### EXERCISE BRIEF
Set the records down again. Match every line exactly.

=== Begin Enclosure ===

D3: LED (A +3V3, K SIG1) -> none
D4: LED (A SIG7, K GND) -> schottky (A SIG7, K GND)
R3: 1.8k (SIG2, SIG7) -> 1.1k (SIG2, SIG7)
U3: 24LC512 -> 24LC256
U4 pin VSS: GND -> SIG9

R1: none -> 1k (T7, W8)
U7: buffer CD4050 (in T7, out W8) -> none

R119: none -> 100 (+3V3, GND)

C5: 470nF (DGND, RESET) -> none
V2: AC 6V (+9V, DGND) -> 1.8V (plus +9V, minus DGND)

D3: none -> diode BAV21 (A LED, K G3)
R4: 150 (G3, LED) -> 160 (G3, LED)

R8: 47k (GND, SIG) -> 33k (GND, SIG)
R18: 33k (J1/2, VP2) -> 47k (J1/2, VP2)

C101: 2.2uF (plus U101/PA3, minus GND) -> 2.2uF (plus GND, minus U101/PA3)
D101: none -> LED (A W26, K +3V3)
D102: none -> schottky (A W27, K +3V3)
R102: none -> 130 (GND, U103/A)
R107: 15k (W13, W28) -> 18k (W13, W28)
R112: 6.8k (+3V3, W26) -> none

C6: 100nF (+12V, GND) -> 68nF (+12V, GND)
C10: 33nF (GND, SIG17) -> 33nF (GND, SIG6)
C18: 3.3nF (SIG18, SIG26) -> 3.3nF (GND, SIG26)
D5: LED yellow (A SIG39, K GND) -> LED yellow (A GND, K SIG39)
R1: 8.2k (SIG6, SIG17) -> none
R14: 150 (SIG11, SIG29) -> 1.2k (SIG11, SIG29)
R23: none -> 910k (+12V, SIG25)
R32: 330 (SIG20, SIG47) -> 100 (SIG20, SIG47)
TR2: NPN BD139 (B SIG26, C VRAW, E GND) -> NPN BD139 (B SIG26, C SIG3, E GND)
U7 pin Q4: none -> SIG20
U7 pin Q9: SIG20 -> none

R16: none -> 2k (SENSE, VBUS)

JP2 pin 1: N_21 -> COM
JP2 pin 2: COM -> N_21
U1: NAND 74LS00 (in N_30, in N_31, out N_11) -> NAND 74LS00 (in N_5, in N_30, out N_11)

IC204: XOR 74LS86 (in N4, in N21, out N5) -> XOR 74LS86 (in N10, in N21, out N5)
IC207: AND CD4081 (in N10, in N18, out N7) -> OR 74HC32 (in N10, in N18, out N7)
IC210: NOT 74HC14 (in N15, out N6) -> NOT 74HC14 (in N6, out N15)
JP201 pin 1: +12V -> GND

=== End Enclosure ===

### FINISHED EXERCISE
D3: LED (A +3V3, K SIG1) -> none
D4: LED (A SIG7, K GND) -> schottky (A SIG7, K GND)
R3: 1.8k (SIG2, SIG7) -> 1.1k (SIG2, SIG7)
U3: 24LC512 -> 24LC256
U4 pin VSS: GND -> SIG9

R1: none -> 1k (T7, W8)
U7: buffer CD4050 (in T7, out W8) -> none

R119: none -> 100 (+3V3, GND)

C5: 470nF (DGND, RESET) -> none
V2: AC 6V (+9V, DGND) -> 1.8V (plus +9V, minus DGND)

D3: none -> diode BAV21 (A LED, K G3)
R4: 150 (G3, LED) -> 160 (G3, LED)

R8: 47k (GND, SIG) -> 33k (GND, SIG)
R18: 33k (J1/2, VP2) -> 47k (J1/2, VP2)

C101: 2.2uF (plus U101/PA3, minus GND) -> 2.2uF (plus GND, minus U101/PA3)
D101: none -> LED (A W26, K +3V3)
D102: none -> schottky (A W27, K +3V3)
R102: none -> 130 (GND, U103/A)
R107: 15k (W13, W28) -> 18k (W13, W28)
R112: 6.8k (+3V3, W26) -> none

C6: 100nF (+12V, GND) -> 68nF (+12V, GND)
C10: 33nF (GND, SIG17) -> 33nF (GND, SIG6)
C18: 3.3nF (SIG18, SIG26) -> 3.3nF (GND, SIG26)
D5: LED yellow (A SIG39, K GND) -> LED yellow (A GND, K SIG39)
R1: 8.2k (SIG6, SIG17) -> none
R14: 150 (SIG11, SIG29) -> 1.2k (SIG11, SIG29)
R23: none -> 910k (+12V, SIG25)
R32: 330 (SIG20, SIG47) -> 100 (SIG20, SIG47)
TR2: NPN BD139 (B SIG26, C VRAW, E GND) -> NPN BD139 (B SIG26, C SIG3, E GND)
U7 pin Q4: none -> SIG20
U7 pin Q9: SIG20 -> none

R16: none -> 2k (SENSE, VBUS)

JP2 pin 1: N_21 -> COM
JP2 pin 2: COM -> N_21
U1: NAND 74LS00 (in N_30, in N_31, out N_11) -> NAND 74LS00 (in N_5, in N_30, out N_11)

IC204: XOR 74LS86 (in N4, in N21, out N5) -> XOR 74LS86 (in N10, in N21, out N5)
IC207: AND CD4081 (in N10, in N18, out N7) -> OR 74HC32 (in N10, in N18, out N7)
IC210: NOT 74HC14 (in N15, out N6) -> NOT 74HC14 (in N6, out N15)
JP201 pin 1: +12V -> GND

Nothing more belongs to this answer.